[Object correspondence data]
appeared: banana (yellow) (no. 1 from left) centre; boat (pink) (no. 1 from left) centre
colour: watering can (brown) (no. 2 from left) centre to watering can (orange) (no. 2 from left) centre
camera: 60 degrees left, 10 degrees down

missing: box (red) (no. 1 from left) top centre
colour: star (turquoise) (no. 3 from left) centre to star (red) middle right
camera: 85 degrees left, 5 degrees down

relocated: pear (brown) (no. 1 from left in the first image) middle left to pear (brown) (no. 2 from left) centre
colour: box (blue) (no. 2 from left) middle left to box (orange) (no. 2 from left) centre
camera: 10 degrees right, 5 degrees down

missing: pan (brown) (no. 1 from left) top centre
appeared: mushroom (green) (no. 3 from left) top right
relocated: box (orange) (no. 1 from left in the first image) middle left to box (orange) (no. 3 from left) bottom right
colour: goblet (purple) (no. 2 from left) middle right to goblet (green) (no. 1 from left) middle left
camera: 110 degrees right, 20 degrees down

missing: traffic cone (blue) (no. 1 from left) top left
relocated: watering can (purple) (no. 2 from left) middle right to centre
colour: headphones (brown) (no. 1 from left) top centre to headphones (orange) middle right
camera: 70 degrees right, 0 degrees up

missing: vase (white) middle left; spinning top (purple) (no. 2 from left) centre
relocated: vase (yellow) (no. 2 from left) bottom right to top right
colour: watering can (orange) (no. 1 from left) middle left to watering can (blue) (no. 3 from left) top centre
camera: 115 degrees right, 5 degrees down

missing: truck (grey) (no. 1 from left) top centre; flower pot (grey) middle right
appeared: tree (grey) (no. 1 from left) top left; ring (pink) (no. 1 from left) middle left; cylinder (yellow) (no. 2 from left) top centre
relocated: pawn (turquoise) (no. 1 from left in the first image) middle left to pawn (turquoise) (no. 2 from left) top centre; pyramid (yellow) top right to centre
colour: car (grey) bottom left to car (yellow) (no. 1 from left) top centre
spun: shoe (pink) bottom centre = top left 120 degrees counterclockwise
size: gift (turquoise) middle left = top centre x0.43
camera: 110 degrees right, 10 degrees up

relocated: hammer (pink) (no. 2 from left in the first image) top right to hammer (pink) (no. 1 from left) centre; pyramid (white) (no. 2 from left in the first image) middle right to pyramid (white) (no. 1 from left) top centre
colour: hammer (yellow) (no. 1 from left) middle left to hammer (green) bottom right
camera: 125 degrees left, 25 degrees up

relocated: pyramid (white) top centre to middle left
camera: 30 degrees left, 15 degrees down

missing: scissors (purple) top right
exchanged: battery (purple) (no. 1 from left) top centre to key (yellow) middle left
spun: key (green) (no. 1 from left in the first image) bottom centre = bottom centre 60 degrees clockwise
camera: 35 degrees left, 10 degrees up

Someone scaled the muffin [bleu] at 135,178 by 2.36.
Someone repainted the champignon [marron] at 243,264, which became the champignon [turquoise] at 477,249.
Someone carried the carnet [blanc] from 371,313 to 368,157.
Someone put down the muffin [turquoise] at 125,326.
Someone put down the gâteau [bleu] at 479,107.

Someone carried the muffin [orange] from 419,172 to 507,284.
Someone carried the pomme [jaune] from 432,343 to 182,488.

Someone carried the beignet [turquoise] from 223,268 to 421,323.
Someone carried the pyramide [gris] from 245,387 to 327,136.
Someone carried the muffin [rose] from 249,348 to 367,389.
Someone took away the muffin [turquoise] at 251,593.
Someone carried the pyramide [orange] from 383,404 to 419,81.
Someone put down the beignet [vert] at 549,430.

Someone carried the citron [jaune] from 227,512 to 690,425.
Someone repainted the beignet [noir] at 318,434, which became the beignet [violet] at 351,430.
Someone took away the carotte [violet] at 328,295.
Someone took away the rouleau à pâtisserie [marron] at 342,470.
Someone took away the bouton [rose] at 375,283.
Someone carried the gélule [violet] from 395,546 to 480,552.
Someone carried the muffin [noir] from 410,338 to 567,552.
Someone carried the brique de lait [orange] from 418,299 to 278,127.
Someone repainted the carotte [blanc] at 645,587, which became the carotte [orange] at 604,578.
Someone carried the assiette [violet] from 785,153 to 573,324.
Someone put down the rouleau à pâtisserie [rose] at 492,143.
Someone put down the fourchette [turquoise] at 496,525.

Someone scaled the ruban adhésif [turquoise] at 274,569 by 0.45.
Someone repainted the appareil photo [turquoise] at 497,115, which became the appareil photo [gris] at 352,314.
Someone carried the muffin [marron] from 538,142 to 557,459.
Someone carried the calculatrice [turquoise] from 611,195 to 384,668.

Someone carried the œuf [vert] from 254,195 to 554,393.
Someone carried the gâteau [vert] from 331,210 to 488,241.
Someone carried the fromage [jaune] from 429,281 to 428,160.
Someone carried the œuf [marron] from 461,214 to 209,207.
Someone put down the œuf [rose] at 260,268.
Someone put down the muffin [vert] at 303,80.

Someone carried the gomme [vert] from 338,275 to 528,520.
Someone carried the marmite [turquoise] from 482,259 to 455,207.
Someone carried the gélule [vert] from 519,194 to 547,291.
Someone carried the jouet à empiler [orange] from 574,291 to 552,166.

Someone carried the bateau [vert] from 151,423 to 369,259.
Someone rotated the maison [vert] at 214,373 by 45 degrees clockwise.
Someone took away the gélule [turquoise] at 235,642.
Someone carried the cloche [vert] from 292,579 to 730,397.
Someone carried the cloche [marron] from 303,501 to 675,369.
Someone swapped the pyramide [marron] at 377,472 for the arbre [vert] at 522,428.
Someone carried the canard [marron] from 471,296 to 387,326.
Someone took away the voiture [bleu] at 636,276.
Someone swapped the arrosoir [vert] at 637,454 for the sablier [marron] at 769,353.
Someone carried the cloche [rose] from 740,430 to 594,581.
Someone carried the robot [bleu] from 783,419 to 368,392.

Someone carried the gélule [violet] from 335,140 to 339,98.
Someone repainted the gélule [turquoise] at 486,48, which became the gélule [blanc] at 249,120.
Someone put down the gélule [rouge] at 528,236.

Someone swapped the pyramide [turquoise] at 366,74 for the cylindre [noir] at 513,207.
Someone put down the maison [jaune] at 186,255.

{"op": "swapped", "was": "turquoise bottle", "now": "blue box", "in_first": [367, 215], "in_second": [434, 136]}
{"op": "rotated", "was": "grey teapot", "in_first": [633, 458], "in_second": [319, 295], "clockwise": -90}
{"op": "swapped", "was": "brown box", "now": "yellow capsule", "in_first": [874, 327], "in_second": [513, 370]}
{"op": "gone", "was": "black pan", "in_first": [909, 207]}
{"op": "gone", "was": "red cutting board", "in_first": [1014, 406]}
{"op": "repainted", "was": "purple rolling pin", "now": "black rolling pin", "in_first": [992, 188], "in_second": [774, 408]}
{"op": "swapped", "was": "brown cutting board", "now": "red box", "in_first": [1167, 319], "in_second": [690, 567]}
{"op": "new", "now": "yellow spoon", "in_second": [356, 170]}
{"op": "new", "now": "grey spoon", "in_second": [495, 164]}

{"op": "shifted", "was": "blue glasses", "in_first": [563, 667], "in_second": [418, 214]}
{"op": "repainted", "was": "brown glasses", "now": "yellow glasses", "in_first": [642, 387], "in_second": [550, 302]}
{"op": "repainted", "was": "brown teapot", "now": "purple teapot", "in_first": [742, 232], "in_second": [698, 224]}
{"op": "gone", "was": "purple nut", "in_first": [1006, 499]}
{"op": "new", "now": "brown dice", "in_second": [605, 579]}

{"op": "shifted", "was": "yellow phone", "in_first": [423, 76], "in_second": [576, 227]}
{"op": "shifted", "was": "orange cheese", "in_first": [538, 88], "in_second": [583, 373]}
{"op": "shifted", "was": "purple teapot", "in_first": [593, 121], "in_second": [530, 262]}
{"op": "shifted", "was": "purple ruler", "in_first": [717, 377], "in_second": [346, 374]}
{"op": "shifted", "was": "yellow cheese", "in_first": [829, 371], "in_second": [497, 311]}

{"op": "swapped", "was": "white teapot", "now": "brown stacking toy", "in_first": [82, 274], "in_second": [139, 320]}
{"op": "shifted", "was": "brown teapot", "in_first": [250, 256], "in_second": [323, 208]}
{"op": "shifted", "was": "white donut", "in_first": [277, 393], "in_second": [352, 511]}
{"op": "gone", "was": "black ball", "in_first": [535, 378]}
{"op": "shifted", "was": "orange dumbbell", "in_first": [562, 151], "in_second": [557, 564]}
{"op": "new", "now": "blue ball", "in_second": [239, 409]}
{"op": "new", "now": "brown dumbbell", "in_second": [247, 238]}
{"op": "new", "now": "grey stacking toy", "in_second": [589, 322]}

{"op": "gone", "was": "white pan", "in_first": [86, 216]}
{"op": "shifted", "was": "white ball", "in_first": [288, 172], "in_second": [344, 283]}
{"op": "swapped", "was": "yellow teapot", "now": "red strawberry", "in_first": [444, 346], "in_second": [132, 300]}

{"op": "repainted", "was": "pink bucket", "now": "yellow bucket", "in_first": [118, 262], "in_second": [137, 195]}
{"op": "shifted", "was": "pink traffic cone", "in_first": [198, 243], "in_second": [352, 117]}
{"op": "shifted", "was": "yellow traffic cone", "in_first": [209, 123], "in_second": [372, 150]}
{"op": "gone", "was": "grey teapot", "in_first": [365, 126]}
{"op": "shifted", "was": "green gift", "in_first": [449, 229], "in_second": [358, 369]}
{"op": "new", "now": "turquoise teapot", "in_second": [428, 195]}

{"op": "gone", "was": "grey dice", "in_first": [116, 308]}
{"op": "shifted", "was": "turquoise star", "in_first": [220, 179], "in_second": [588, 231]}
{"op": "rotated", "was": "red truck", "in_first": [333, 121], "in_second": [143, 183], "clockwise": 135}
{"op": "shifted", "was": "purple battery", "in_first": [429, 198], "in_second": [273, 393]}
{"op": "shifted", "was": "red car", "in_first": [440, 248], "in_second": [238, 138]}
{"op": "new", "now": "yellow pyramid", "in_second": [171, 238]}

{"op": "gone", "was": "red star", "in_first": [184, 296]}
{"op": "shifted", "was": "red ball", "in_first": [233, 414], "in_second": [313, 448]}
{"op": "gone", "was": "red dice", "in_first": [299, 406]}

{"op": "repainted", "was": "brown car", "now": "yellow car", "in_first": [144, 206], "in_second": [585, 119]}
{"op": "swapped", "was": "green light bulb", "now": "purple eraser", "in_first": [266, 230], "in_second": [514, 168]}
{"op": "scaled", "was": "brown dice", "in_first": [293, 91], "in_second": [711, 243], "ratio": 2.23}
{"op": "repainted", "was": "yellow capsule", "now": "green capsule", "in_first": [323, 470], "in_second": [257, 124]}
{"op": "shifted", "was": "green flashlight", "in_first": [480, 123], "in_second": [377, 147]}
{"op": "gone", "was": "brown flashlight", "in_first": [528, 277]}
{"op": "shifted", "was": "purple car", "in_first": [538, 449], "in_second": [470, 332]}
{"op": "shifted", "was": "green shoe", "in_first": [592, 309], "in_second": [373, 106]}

WHAT YOU NEED TO DO: Where the string "board" turns up in a line of the data above, copy that whole line.

RESULT OF THIS TASK:
{"op": "gone", "was": "red cutting board", "in_first": [1014, 406]}
{"op": "swapped", "was": "brown cutting board", "now": "red box", "in_first": [1167, 319], "in_second": [690, 567]}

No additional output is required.